◆ Problem ◆
Wherever a line in the data holds the word "tower", pull that line out.

◆ Geospatial object detection data ◆
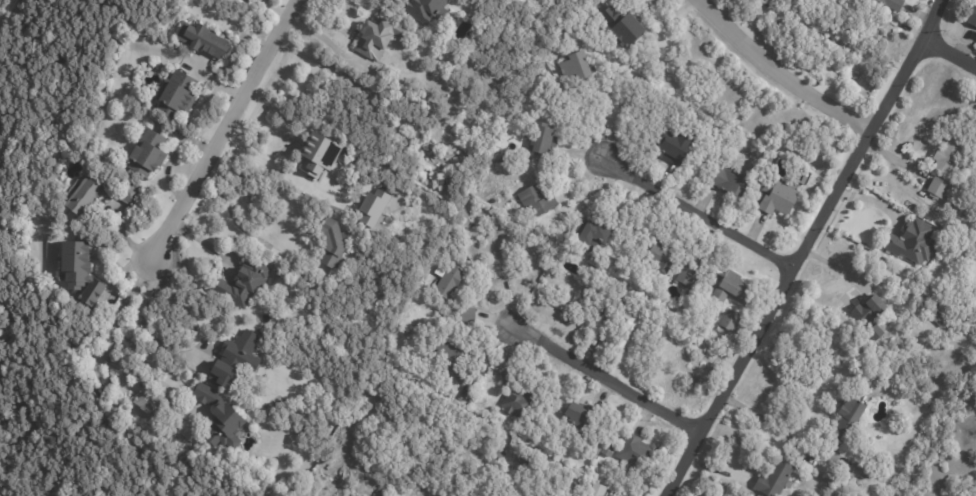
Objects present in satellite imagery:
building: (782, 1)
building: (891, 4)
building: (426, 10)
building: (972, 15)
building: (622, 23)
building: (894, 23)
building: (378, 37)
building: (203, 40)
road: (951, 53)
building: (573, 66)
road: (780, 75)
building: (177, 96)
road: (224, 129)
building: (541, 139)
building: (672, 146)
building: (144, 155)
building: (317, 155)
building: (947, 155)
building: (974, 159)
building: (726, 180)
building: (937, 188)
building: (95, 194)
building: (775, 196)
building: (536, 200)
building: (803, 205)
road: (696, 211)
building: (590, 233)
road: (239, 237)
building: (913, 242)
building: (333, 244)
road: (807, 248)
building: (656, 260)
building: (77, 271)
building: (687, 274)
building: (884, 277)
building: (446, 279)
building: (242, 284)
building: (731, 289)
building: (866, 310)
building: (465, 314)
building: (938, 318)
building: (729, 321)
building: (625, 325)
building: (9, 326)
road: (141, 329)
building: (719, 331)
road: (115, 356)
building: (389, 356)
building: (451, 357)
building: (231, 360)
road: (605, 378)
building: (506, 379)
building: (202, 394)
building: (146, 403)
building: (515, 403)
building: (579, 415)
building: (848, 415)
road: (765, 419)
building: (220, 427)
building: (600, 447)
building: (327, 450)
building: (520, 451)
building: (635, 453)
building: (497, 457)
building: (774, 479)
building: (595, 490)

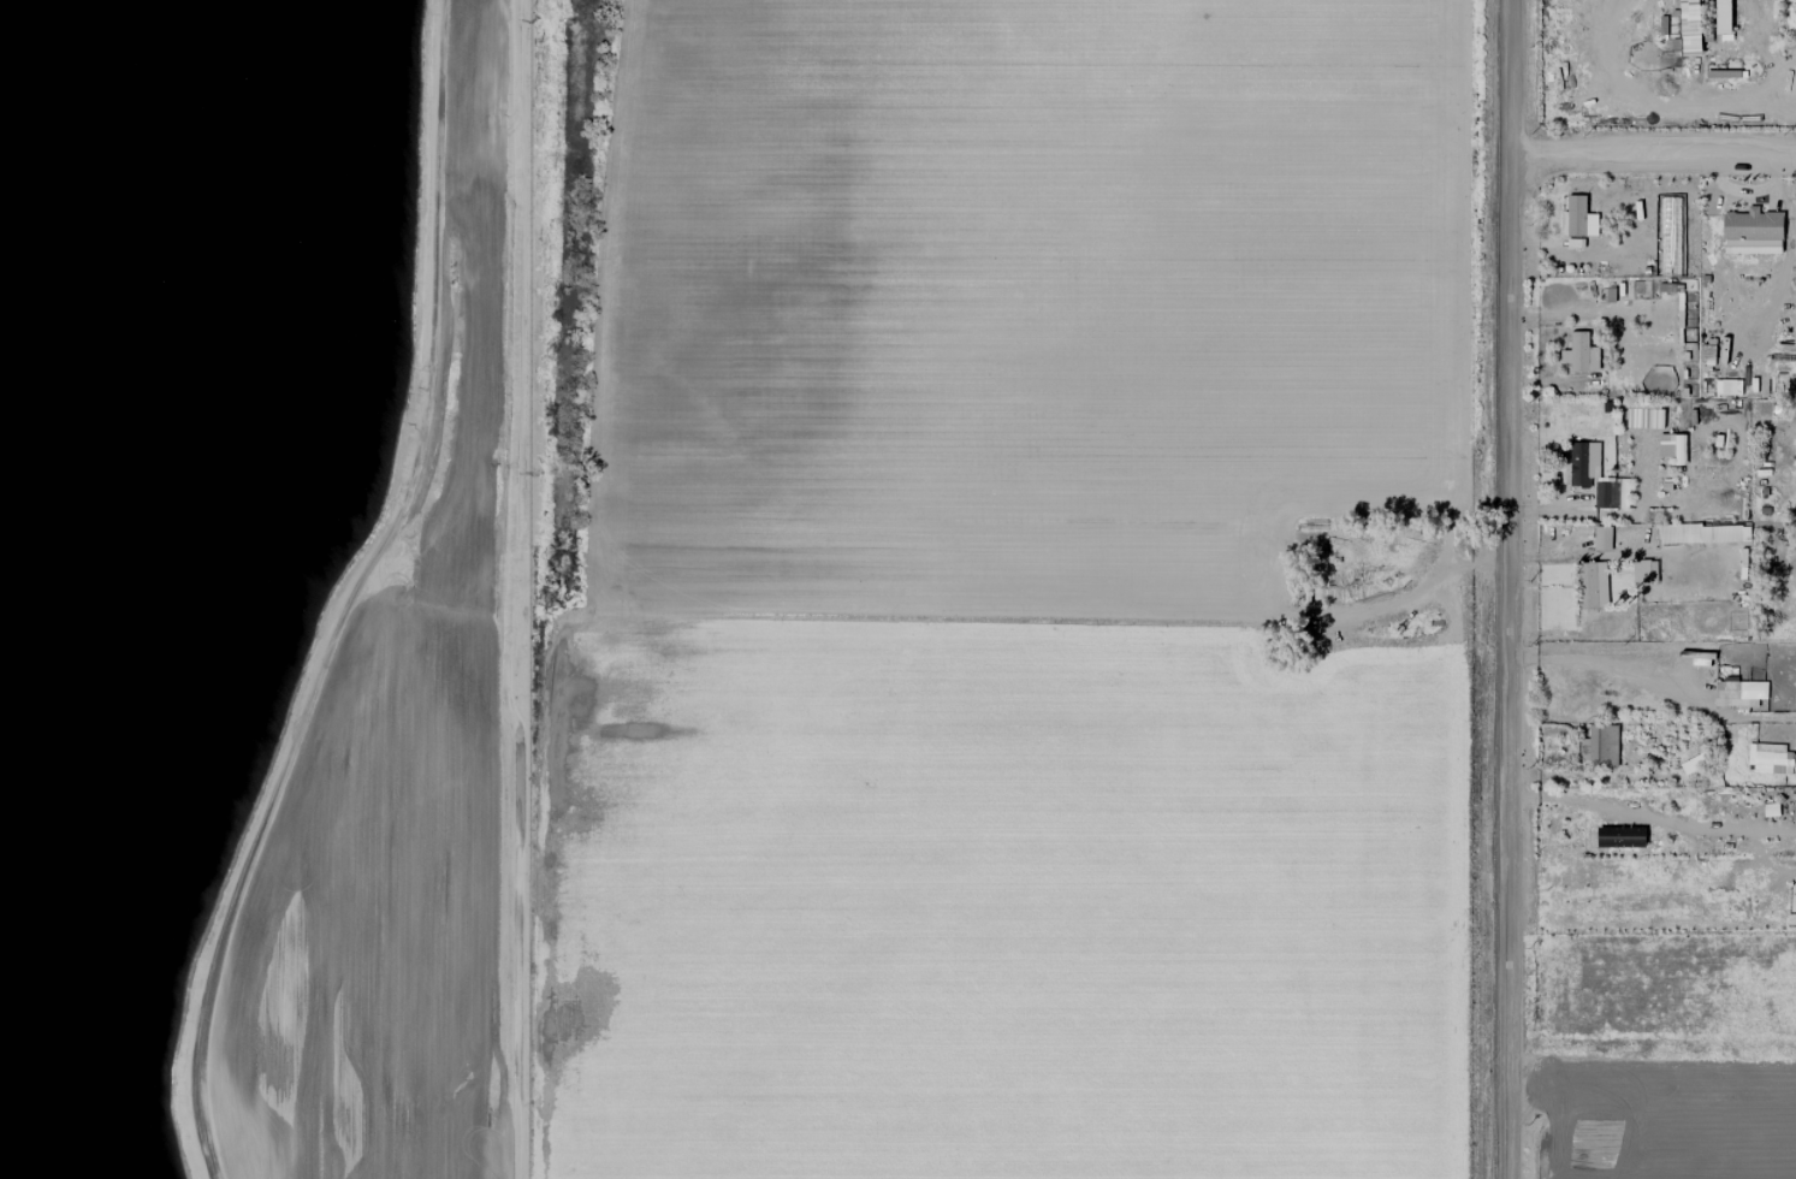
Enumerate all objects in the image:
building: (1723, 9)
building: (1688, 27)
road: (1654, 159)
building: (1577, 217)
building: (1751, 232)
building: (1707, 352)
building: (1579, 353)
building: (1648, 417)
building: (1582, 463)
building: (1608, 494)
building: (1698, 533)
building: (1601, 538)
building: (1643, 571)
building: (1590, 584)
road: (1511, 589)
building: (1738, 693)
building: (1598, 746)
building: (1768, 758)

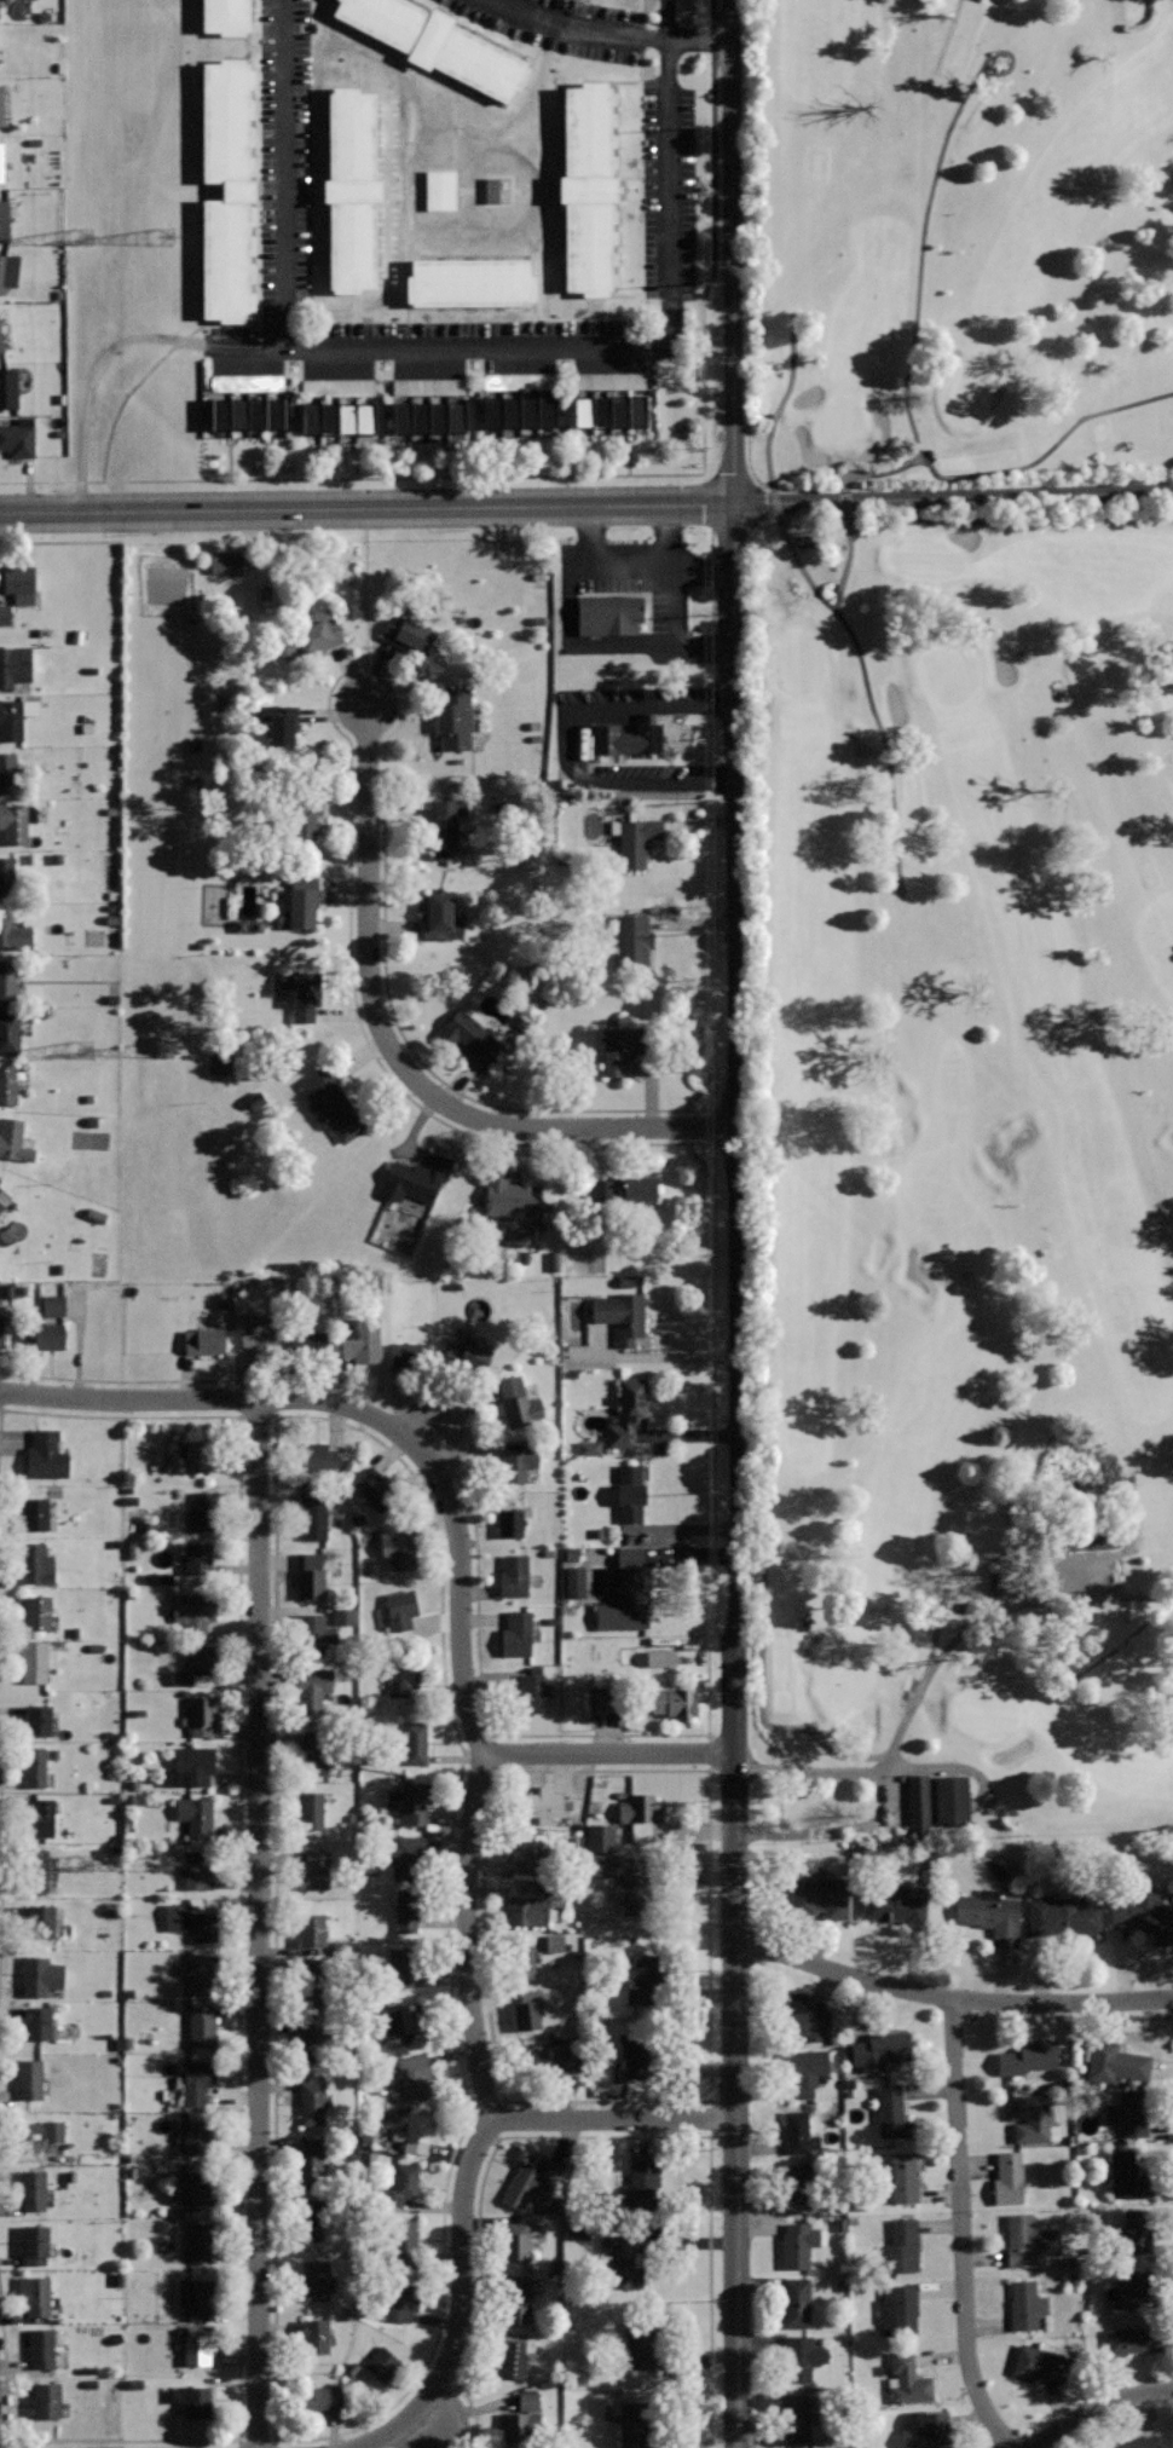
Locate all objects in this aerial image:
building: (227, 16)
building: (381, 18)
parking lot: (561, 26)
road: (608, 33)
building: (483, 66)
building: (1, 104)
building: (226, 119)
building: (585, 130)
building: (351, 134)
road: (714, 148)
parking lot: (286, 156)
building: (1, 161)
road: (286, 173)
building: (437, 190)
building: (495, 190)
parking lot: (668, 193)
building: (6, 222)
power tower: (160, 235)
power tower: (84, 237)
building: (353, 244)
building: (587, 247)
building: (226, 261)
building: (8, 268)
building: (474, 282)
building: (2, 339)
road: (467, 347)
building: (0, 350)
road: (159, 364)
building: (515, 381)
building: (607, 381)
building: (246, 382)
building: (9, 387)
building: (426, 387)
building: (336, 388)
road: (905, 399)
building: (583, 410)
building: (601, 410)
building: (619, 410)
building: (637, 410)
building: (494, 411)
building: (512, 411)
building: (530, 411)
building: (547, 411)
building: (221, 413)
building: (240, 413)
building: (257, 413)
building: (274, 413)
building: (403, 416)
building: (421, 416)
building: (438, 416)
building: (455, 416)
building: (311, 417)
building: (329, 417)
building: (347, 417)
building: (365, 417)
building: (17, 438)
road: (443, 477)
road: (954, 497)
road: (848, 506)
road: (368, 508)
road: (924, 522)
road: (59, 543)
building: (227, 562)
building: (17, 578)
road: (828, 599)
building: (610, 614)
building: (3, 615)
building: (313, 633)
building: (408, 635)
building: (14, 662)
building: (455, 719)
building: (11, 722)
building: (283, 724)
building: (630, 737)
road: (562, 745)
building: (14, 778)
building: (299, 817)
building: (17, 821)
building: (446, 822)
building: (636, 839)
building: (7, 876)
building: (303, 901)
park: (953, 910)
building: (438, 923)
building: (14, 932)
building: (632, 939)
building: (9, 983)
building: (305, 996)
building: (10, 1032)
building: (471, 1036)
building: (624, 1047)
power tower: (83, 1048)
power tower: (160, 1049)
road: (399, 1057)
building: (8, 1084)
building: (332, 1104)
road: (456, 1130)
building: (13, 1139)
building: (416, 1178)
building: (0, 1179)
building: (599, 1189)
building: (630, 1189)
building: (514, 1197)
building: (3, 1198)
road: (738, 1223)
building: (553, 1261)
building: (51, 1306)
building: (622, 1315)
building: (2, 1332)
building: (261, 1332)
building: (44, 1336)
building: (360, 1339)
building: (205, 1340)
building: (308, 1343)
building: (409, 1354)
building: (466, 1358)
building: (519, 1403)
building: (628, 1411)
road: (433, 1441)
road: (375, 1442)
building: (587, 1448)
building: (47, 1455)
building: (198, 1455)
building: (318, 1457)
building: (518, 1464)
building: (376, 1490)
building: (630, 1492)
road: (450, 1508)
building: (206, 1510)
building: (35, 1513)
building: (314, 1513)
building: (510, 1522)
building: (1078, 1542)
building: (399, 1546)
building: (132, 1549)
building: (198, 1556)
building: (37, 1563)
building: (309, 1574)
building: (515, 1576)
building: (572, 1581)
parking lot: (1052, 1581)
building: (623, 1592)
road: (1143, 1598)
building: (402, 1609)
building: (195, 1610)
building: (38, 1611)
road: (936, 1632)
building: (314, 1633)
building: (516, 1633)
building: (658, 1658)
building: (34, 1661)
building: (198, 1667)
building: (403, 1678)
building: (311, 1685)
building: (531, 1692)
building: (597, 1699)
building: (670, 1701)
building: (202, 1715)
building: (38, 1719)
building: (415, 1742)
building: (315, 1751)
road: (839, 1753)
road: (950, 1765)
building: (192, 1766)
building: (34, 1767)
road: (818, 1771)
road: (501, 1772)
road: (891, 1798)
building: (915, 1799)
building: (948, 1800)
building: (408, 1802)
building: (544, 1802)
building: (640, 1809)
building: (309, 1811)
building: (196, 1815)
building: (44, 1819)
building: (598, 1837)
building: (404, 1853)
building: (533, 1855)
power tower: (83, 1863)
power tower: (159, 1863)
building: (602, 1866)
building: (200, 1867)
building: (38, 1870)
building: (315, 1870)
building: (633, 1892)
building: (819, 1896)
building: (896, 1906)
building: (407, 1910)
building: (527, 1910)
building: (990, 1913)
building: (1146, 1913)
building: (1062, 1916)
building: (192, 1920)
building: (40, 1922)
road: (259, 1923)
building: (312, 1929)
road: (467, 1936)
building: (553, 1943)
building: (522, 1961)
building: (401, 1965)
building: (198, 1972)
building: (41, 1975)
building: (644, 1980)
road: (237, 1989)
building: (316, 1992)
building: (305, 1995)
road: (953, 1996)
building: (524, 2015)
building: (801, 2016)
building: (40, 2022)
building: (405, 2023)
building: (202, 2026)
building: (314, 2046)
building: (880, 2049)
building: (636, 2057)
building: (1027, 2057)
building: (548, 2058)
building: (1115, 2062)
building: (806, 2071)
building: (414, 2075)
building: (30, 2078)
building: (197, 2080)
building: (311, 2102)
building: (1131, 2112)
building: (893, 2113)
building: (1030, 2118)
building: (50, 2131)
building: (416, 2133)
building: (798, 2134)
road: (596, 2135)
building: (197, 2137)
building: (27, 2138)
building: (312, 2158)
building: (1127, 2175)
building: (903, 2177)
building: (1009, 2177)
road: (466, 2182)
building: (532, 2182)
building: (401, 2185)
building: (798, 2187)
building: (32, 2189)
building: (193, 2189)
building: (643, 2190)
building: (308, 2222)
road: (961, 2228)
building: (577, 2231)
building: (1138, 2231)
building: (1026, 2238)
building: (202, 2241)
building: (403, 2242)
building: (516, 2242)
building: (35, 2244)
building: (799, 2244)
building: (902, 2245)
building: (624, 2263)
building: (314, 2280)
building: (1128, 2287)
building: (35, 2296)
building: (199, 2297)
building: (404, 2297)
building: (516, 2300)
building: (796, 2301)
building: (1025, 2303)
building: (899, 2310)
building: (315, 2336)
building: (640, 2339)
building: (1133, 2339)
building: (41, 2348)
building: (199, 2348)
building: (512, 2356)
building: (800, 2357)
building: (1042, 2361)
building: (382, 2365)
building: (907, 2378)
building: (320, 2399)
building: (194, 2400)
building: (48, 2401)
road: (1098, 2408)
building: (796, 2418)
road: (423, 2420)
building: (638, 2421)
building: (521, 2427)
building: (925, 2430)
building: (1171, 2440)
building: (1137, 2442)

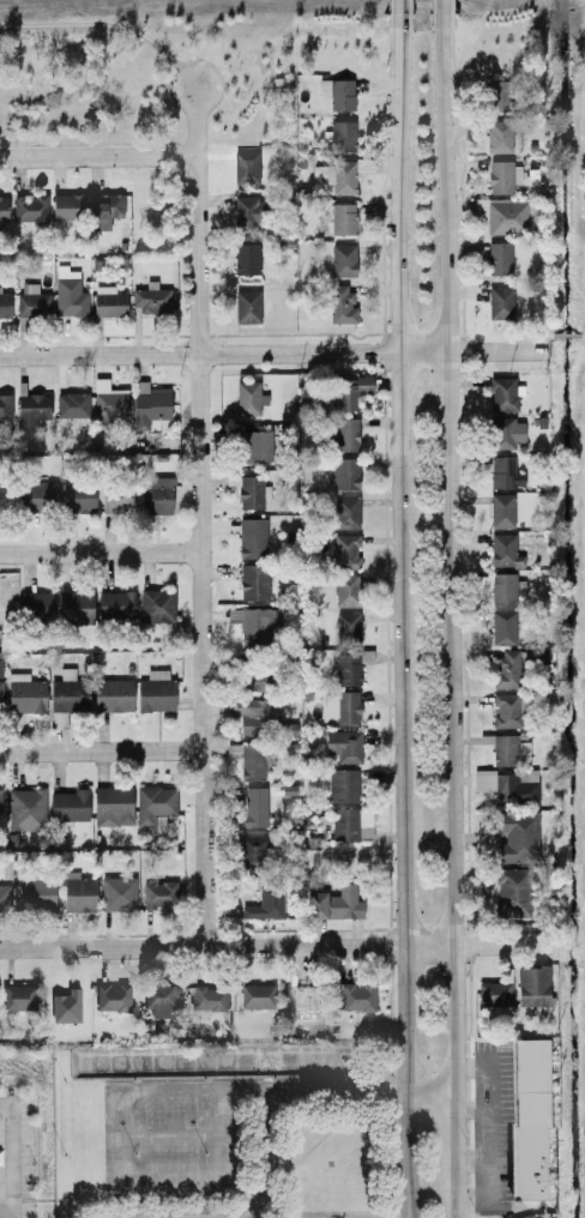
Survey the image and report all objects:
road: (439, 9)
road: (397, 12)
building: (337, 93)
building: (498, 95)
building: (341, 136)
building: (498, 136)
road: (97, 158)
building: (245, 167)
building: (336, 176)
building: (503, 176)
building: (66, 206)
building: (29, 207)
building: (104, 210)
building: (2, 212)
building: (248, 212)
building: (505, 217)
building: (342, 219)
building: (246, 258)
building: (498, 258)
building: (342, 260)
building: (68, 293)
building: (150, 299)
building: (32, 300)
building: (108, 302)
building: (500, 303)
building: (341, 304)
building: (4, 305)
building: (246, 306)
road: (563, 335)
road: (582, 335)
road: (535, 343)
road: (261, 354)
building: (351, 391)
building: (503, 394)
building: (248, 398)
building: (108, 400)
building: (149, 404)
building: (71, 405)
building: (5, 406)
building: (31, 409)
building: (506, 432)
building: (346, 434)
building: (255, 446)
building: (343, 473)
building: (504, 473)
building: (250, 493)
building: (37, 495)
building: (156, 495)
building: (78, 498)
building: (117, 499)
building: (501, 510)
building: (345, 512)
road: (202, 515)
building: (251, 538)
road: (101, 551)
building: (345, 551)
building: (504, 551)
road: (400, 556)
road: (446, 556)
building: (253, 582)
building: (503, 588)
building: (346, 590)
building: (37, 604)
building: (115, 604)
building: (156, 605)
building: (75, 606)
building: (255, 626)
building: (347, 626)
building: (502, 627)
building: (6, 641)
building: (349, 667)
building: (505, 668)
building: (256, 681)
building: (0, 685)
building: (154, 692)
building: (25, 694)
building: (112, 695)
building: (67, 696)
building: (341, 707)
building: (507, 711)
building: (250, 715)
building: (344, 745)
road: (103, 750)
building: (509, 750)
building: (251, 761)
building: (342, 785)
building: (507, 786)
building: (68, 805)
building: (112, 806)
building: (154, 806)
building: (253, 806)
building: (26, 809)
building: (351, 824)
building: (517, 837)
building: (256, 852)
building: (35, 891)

◆ Answer ◆
power tower: (160, 235)
power tower: (84, 237)
power tower: (83, 1048)
power tower: (160, 1049)
power tower: (83, 1863)
power tower: (159, 1863)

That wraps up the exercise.